- Assignment
Within the records below, filter for lines carrying the word "spoon" and copy them.

[[ Data to examine open ]]

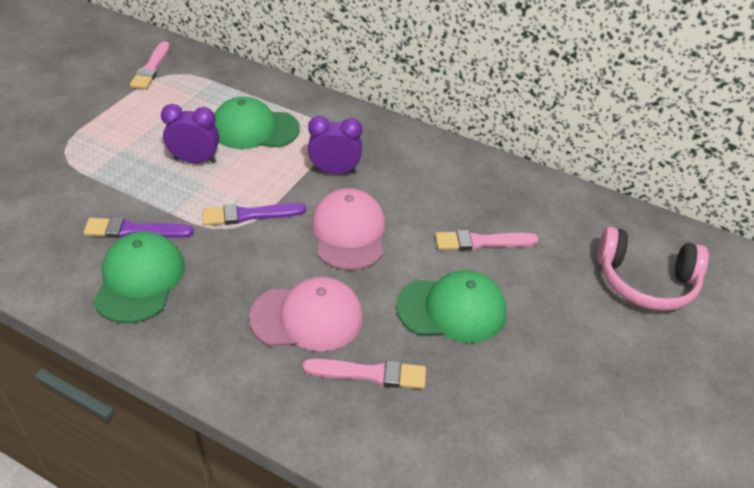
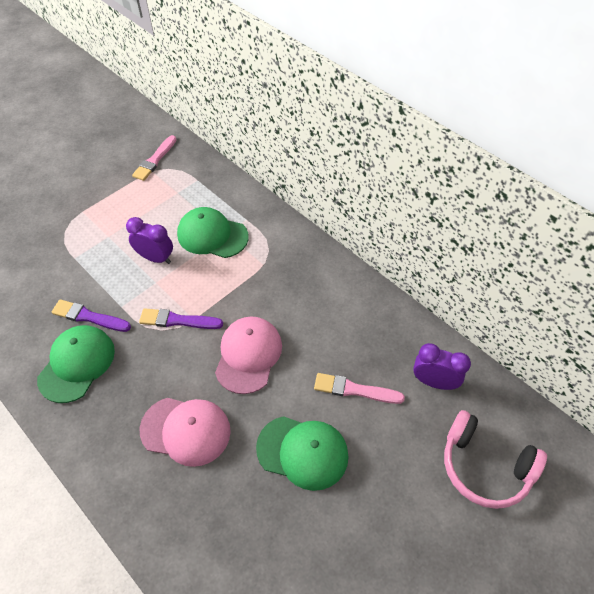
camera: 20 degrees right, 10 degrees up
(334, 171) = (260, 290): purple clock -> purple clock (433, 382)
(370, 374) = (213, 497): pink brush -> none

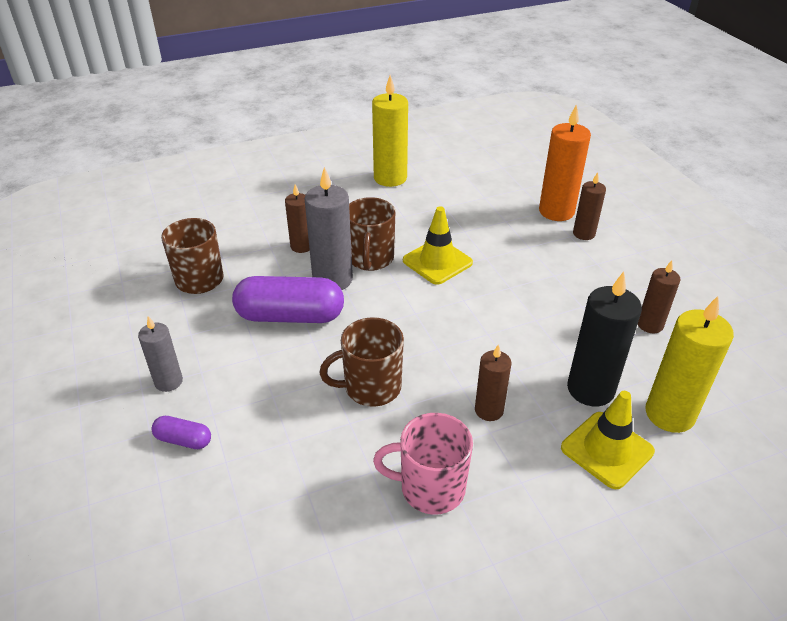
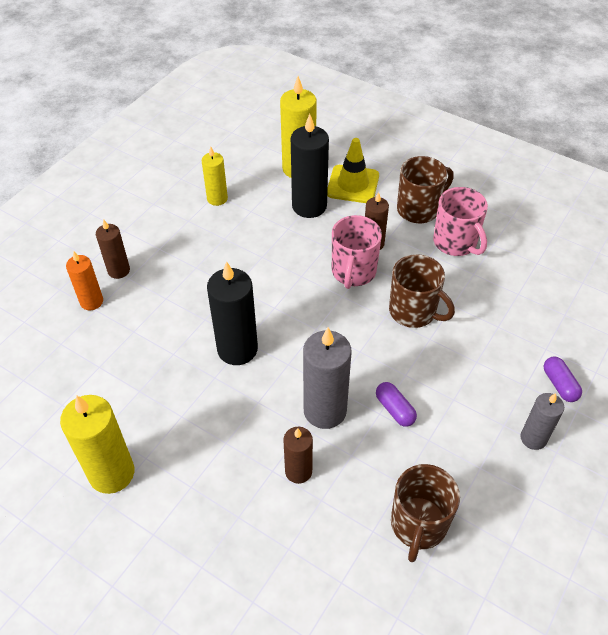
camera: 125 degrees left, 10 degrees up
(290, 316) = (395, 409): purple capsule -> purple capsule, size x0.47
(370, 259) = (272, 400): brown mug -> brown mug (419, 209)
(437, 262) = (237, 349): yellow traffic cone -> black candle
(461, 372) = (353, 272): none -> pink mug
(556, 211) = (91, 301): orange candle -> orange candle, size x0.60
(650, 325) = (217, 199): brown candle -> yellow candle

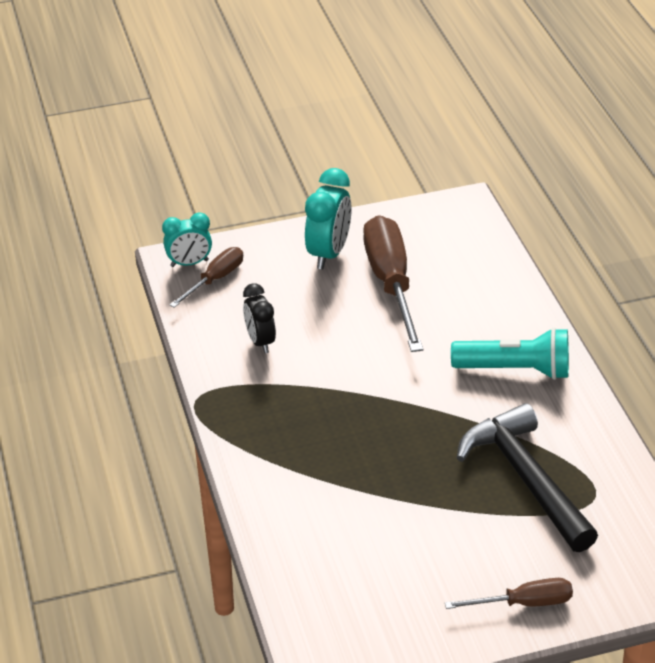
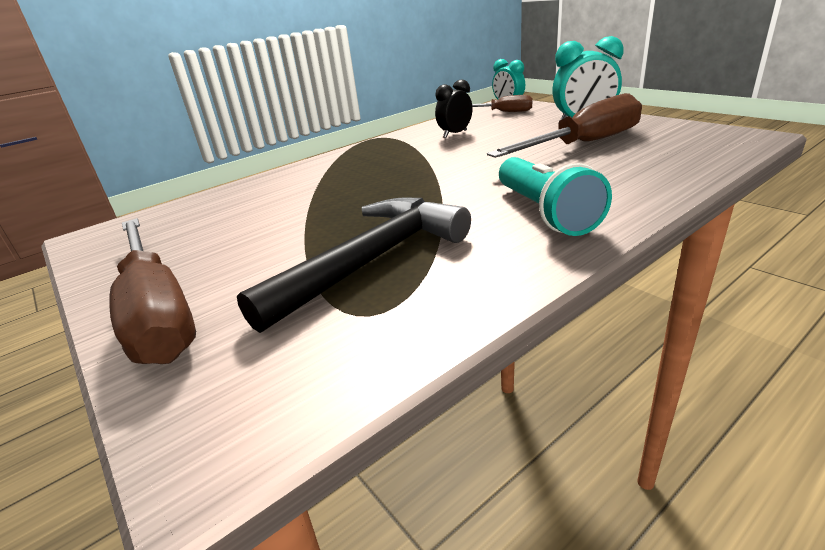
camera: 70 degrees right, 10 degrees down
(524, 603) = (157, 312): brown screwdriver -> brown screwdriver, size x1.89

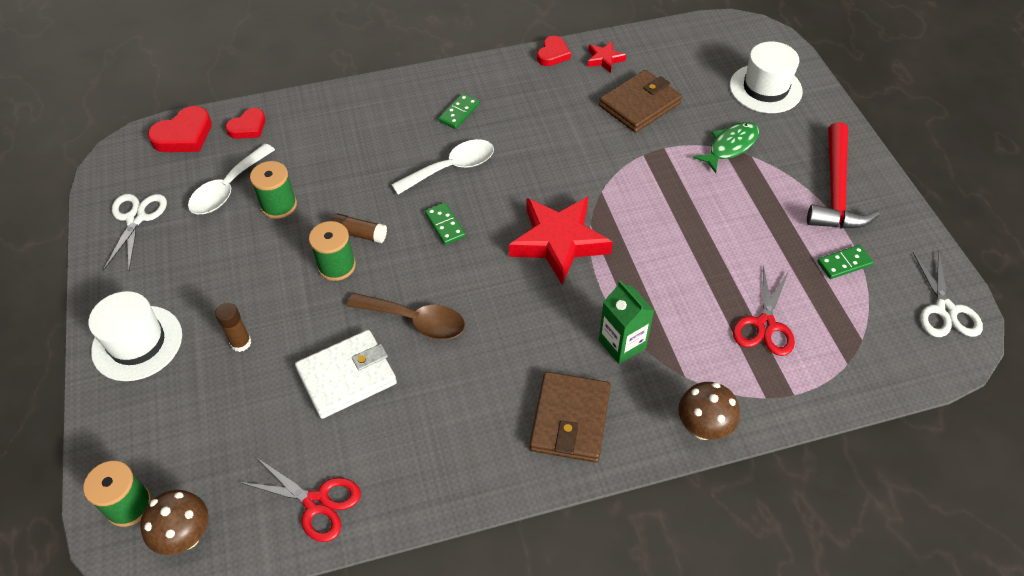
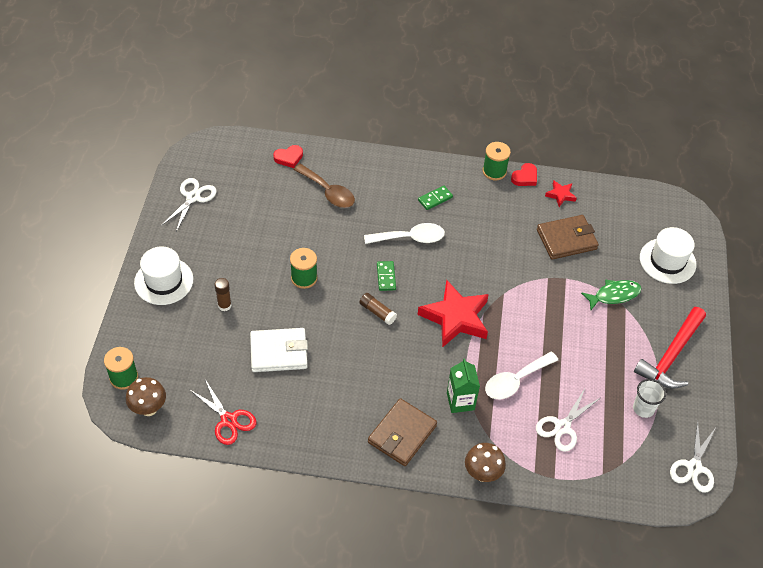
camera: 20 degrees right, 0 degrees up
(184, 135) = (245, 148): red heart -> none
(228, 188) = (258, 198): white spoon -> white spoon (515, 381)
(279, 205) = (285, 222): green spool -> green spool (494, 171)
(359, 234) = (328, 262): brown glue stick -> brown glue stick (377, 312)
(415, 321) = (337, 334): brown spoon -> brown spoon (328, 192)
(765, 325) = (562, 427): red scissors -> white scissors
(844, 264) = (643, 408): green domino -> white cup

[[ Data to examine closed ]]

- Exercise solution
(228, 188) = (258, 198): white spoon -> white spoon (515, 381)
(415, 321) = (337, 334): brown spoon -> brown spoon (328, 192)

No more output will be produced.